::: Records shown :::

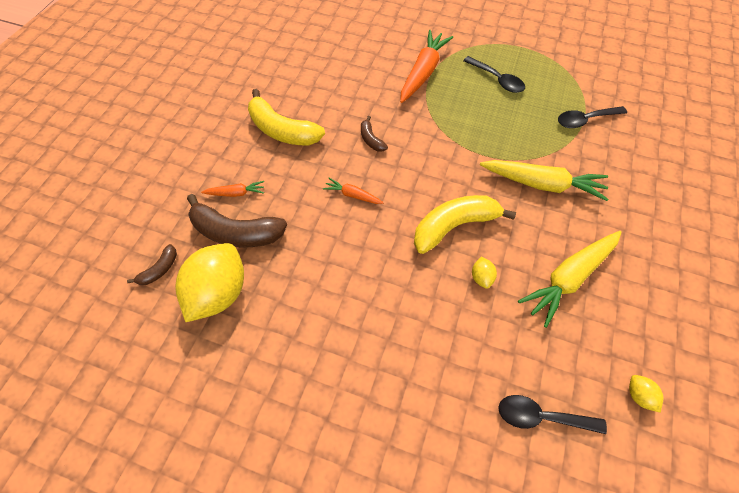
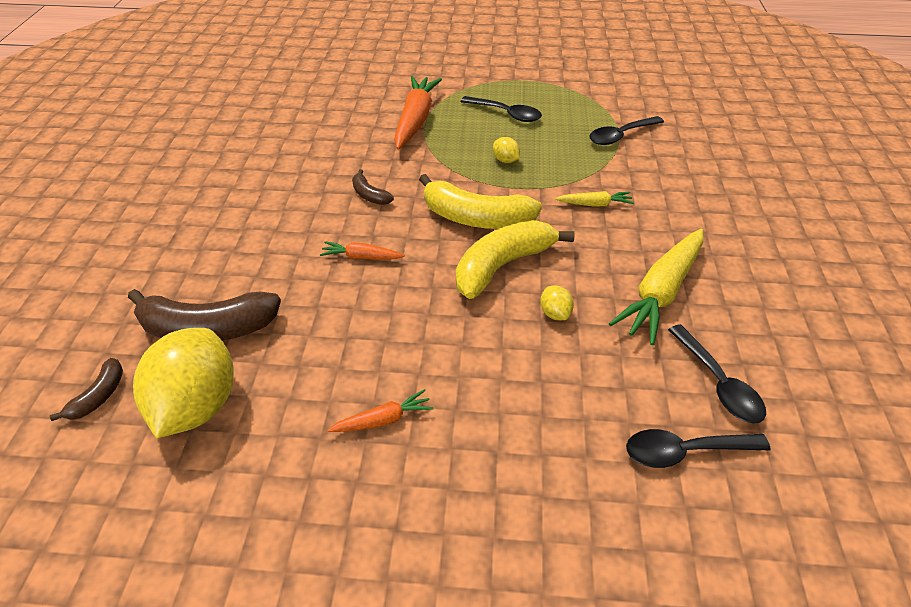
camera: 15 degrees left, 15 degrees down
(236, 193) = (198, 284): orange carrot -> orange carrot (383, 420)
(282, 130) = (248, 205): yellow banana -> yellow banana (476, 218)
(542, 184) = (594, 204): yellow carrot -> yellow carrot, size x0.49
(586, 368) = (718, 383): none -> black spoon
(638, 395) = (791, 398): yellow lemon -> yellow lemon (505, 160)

:::

Task objective: Given the data above, which lines hold the string "yellow"? Return them.

Solution:
(282, 130) = (248, 205): yellow banana -> yellow banana (476, 218)
(542, 184) = (594, 204): yellow carrot -> yellow carrot, size x0.49
(638, 395) = (791, 398): yellow lemon -> yellow lemon (505, 160)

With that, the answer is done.